What the exercise asks :: In the listing that follows, count every line with the word "purple" in it and write only the total.

Provided records ::
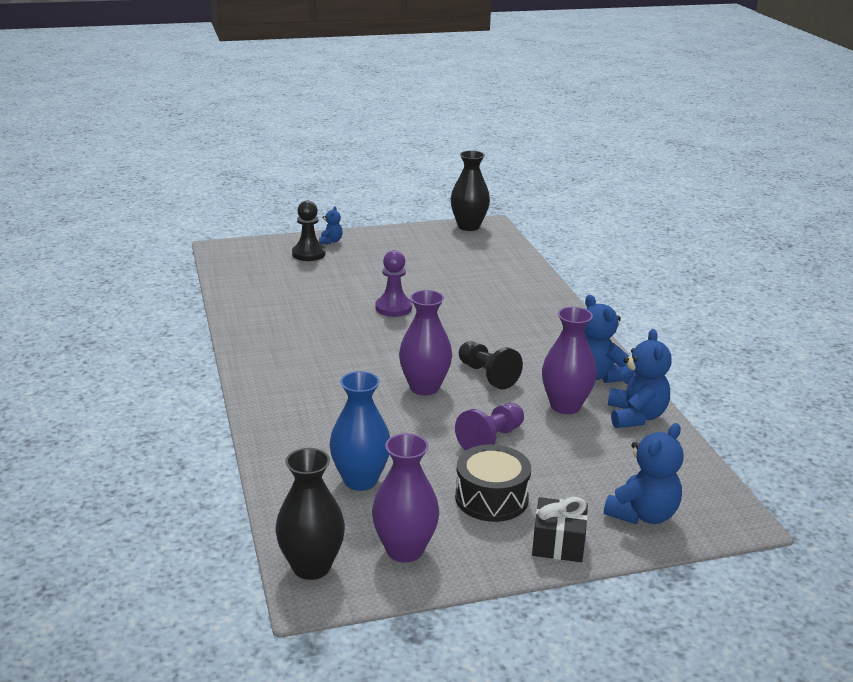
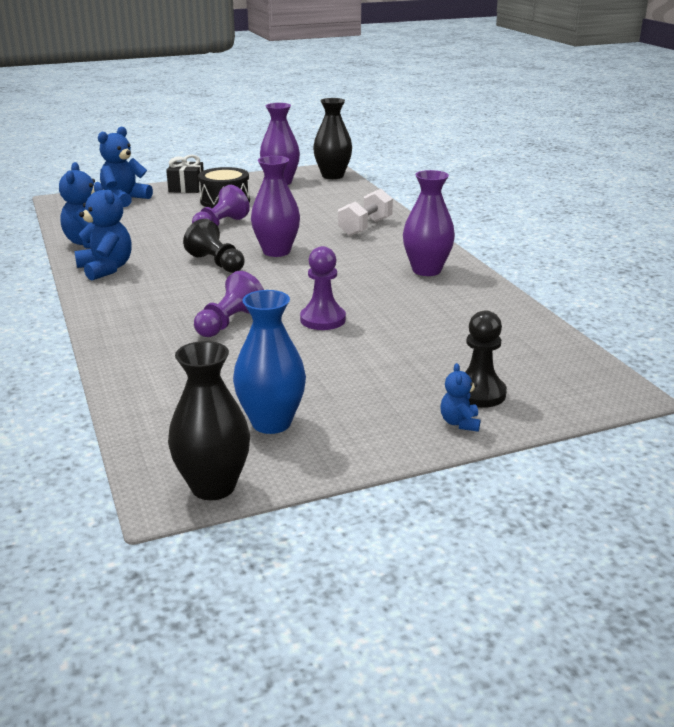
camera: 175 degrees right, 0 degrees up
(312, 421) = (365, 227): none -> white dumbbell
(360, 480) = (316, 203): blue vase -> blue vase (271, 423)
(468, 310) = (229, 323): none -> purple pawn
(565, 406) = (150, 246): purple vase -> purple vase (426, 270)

Solution to the exercise :: 2